- [EXERCISE AIM] Transcribe the listing below only from the line with "Someone scaled the balde" up to and including the line with "Someone carried the pez".

- [TASK MATERIAL]

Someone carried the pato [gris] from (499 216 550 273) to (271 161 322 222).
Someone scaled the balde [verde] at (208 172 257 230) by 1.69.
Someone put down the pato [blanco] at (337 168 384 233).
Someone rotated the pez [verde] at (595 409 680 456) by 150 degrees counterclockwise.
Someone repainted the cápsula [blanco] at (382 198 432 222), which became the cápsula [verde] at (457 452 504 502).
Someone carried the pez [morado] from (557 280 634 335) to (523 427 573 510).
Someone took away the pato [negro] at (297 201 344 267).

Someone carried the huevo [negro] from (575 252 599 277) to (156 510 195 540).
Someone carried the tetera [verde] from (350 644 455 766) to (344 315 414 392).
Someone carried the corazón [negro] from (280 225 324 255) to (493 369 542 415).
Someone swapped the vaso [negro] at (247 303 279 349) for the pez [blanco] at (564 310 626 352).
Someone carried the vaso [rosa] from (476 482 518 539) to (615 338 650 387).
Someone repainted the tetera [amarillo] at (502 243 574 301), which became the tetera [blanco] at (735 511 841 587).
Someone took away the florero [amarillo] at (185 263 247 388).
==
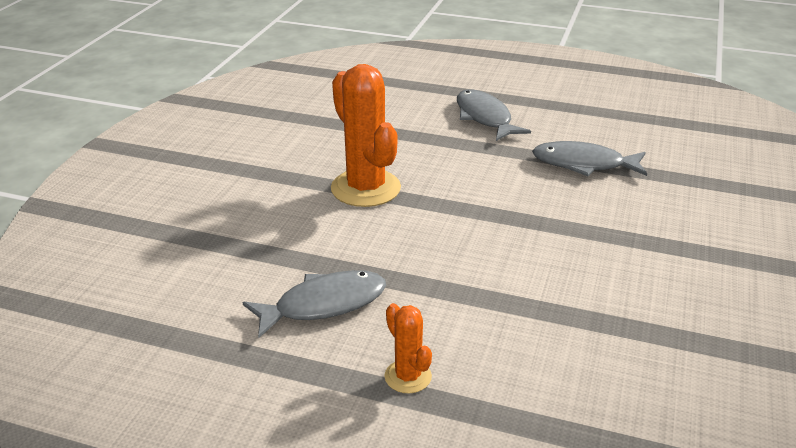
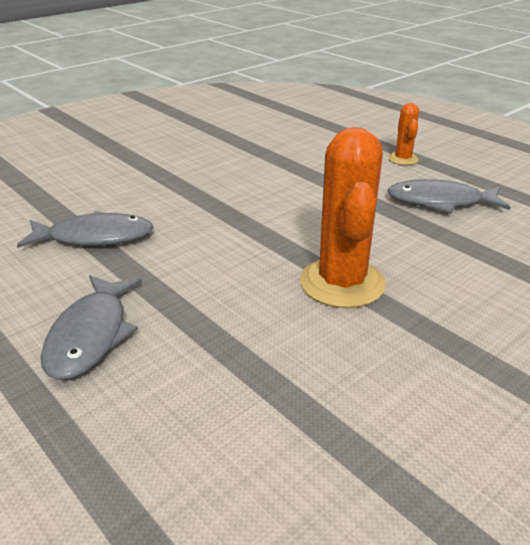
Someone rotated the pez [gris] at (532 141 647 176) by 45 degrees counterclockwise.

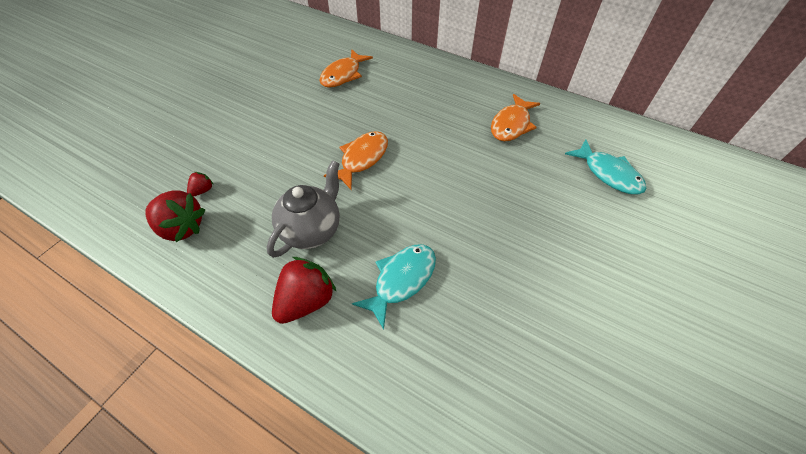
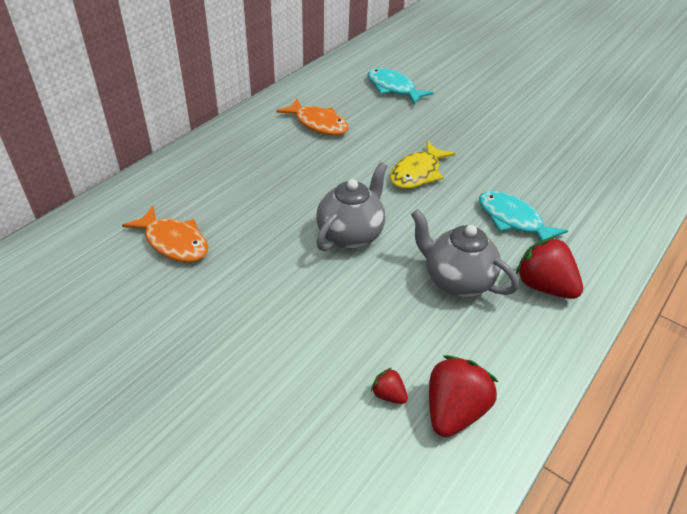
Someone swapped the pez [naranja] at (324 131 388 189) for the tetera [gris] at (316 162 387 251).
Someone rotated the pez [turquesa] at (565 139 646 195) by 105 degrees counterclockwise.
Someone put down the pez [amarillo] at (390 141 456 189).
==
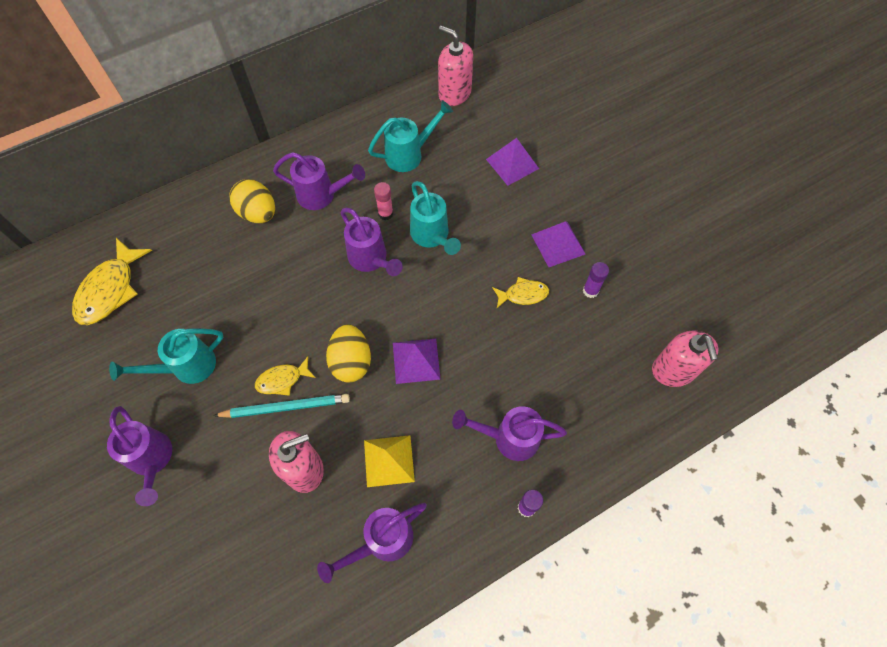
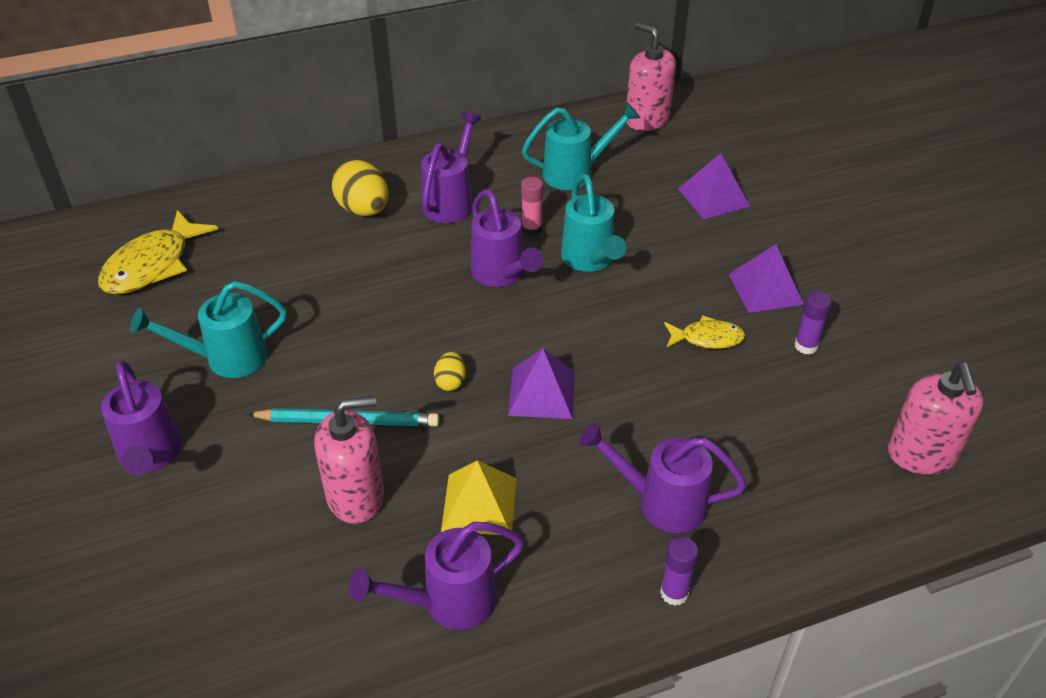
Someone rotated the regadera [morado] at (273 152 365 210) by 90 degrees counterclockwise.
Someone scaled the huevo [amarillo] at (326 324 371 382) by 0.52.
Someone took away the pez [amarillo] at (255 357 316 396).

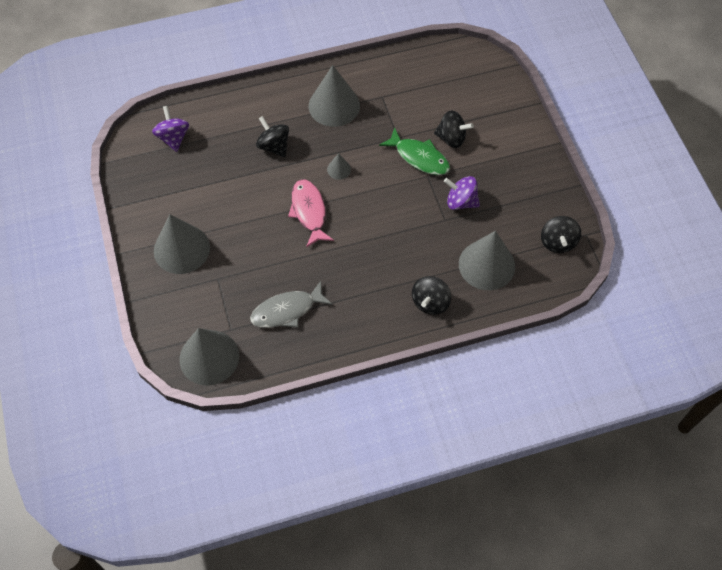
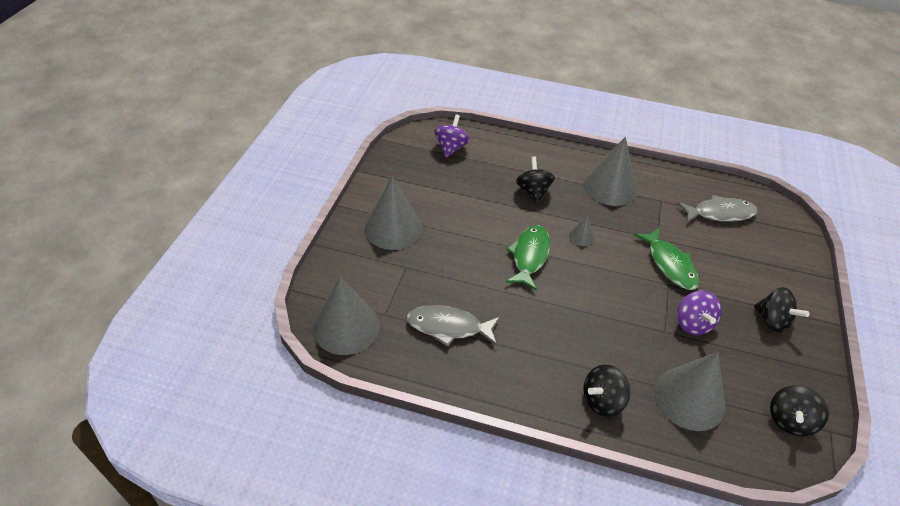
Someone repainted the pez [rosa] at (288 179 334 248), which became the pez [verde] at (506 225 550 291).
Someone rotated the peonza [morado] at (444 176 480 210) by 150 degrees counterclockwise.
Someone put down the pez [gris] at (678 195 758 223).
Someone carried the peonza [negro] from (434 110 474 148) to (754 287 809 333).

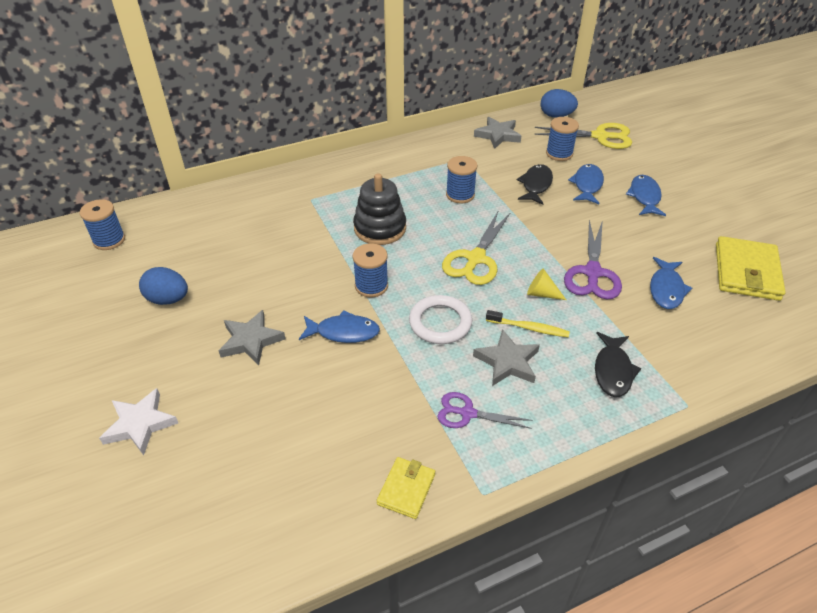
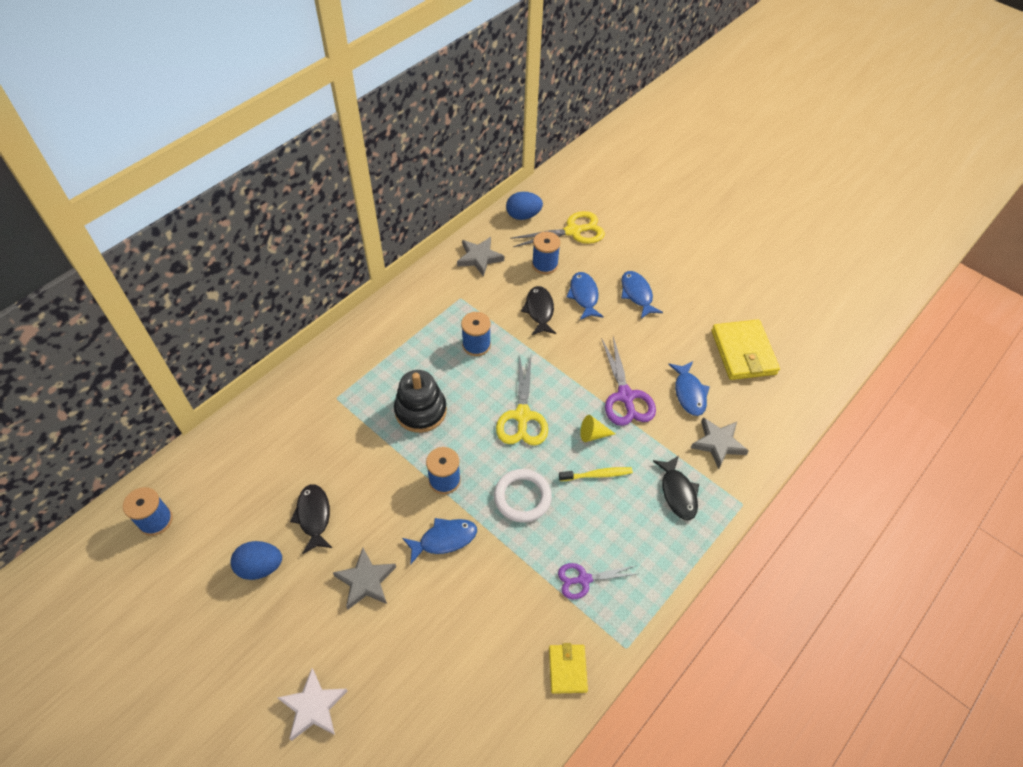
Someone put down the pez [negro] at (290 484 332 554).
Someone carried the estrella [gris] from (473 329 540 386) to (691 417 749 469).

- [PROBLEM SOLUTION]
Someone scaled the balde [verde] at (208 172 257 230) by 1.69.
Someone put down the pato [blanco] at (337 168 384 233).
Someone rotated the pez [verde] at (595 409 680 456) by 150 degrees counterclockwise.
Someone repainted the cápsula [blanco] at (382 198 432 222), which became the cápsula [verde] at (457 452 504 502).
Someone carried the pez [morado] from (557 280 634 335) to (523 427 573 510).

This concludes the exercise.